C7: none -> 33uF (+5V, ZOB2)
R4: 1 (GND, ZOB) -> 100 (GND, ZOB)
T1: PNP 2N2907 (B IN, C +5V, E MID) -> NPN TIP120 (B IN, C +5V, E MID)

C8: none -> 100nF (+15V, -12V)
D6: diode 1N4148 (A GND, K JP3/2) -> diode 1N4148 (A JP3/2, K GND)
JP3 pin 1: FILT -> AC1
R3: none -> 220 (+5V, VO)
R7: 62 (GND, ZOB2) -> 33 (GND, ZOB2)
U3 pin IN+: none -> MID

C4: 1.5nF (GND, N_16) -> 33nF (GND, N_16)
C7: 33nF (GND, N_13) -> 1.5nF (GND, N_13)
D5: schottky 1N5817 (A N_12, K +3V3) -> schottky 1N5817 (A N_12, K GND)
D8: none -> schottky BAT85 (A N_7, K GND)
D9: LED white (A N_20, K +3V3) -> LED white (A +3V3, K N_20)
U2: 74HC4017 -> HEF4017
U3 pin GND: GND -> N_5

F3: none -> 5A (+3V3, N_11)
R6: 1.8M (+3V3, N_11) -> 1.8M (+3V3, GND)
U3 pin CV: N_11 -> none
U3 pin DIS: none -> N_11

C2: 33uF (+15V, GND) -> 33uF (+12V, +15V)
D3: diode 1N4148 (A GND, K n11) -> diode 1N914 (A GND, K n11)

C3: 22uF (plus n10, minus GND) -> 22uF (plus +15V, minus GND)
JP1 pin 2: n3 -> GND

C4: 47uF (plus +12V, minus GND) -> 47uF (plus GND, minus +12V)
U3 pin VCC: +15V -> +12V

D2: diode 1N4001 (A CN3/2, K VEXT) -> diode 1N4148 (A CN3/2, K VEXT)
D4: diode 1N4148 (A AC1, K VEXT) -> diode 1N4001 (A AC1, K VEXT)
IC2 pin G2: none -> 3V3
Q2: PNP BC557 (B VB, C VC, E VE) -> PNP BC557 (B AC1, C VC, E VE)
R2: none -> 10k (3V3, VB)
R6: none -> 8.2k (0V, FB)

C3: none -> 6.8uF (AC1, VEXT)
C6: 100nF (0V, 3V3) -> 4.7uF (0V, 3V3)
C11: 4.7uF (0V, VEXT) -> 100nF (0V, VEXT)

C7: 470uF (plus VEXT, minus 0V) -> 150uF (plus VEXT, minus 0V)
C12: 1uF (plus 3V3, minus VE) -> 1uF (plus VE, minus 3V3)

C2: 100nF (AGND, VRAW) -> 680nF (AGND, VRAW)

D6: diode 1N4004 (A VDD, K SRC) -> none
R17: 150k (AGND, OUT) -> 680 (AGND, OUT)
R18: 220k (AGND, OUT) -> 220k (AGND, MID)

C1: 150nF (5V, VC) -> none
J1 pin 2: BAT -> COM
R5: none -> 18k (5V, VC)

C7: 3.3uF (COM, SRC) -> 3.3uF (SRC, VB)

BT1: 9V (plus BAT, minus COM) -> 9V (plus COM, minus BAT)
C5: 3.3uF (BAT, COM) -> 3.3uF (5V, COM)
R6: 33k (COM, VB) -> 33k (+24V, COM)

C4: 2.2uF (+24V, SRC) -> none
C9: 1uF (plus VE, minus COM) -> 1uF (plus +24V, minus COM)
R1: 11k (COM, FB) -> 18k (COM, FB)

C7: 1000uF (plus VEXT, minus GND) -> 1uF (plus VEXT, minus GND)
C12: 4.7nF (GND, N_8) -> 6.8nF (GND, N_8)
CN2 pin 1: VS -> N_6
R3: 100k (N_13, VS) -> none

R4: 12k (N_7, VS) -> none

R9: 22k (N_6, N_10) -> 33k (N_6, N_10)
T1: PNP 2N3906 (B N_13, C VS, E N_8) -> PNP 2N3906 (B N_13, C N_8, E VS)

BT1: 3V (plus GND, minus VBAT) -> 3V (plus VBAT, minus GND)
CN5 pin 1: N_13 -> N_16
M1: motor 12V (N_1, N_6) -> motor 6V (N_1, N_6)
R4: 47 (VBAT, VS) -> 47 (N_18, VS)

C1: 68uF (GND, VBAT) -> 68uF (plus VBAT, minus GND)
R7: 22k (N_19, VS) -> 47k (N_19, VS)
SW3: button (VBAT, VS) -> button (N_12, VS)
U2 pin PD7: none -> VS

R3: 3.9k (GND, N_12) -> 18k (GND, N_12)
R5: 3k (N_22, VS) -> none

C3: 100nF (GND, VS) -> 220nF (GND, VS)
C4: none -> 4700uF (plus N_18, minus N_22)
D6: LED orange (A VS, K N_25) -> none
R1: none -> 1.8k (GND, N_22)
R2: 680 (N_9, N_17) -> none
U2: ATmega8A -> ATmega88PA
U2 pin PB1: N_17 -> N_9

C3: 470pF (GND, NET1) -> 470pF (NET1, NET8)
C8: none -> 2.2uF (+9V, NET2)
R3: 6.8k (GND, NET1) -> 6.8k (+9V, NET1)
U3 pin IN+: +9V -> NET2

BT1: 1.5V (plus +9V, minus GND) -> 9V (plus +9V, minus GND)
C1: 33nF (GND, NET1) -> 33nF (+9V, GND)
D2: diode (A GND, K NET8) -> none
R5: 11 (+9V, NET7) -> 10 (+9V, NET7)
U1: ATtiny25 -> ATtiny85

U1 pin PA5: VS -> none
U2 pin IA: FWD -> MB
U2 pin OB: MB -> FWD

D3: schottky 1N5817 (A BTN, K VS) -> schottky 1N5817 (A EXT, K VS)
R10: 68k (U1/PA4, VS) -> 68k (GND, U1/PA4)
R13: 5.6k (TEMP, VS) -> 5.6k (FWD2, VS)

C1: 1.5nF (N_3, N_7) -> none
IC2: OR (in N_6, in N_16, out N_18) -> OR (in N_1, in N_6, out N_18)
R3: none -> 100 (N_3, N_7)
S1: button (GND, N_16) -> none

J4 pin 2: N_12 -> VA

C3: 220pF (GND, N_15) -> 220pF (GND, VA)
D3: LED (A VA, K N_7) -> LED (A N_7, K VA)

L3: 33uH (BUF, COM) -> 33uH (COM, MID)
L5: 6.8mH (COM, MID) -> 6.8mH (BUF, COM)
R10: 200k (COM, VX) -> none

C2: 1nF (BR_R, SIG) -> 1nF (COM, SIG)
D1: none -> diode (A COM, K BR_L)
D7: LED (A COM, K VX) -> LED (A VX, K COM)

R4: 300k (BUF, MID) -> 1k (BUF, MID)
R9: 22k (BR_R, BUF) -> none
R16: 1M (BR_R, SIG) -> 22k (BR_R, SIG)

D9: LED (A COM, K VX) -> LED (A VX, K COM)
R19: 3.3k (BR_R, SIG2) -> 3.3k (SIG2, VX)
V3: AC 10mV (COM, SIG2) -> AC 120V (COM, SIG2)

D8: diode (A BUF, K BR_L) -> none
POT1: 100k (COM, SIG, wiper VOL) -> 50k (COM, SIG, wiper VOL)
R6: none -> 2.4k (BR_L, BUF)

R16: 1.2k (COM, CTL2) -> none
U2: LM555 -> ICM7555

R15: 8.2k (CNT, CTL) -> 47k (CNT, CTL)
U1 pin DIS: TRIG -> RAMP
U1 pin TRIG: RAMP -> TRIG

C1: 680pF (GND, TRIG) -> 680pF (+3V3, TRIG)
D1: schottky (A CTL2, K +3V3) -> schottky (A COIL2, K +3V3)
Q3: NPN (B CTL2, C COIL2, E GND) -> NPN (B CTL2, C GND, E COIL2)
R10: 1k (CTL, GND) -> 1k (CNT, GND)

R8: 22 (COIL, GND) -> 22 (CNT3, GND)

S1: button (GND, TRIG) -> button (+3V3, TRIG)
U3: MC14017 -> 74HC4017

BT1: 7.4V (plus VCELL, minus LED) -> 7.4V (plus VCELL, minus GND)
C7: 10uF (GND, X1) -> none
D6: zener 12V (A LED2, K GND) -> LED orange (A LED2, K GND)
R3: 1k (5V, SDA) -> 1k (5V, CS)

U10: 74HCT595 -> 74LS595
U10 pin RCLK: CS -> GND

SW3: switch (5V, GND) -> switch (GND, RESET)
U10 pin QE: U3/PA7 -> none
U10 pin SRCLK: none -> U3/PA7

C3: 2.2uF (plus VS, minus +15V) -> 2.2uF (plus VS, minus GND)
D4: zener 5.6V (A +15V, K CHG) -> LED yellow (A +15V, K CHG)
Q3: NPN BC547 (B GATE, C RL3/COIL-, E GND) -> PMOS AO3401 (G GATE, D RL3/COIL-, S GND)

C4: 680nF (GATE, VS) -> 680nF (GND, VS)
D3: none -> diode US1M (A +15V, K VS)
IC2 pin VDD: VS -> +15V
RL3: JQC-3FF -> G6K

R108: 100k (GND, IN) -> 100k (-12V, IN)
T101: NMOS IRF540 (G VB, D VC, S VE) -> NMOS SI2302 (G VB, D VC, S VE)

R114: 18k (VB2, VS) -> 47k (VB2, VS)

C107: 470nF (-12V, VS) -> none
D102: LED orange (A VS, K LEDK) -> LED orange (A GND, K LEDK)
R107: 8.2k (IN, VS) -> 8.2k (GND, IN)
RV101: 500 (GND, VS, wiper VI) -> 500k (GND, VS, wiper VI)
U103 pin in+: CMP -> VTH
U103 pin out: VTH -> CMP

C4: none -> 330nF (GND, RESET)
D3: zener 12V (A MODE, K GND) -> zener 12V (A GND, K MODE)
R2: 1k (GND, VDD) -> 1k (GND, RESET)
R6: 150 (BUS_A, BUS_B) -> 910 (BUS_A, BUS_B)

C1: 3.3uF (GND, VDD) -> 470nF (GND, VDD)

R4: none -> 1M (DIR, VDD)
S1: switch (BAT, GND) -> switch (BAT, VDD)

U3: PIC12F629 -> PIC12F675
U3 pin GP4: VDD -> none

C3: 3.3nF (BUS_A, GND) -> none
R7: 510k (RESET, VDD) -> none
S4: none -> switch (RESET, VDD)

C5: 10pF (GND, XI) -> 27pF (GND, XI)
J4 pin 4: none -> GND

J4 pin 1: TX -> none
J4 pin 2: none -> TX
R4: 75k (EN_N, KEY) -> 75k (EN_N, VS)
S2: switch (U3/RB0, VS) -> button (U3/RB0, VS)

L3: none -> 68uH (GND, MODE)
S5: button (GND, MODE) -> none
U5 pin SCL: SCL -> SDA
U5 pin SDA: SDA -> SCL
───
PROBLEM DETAILS
From the material above, retype precisely the lines between the line holding "R9: 22k (BR_R, BUF) -> none" and the line holding "U3: MC14017 -> 74HC4017", inclusive, and nothing beyond them.

EXERCISE RESULT
R9: 22k (BR_R, BUF) -> none
R16: 1M (BR_R, SIG) -> 22k (BR_R, SIG)

D9: LED (A COM, K VX) -> LED (A VX, K COM)
R19: 3.3k (BR_R, SIG2) -> 3.3k (SIG2, VX)
V3: AC 10mV (COM, SIG2) -> AC 120V (COM, SIG2)

D8: diode (A BUF, K BR_L) -> none
POT1: 100k (COM, SIG, wiper VOL) -> 50k (COM, SIG, wiper VOL)
R6: none -> 2.4k (BR_L, BUF)

R16: 1.2k (COM, CTL2) -> none
U2: LM555 -> ICM7555

R15: 8.2k (CNT, CTL) -> 47k (CNT, CTL)
U1 pin DIS: TRIG -> RAMP
U1 pin TRIG: RAMP -> TRIG

C1: 680pF (GND, TRIG) -> 680pF (+3V3, TRIG)
D1: schottky (A CTL2, K +3V3) -> schottky (A COIL2, K +3V3)
Q3: NPN (B CTL2, C COIL2, E GND) -> NPN (B CTL2, C GND, E COIL2)
R10: 1k (CTL, GND) -> 1k (CNT, GND)

R8: 22 (COIL, GND) -> 22 (CNT3, GND)

S1: button (GND, TRIG) -> button (+3V3, TRIG)
U3: MC14017 -> 74HC4017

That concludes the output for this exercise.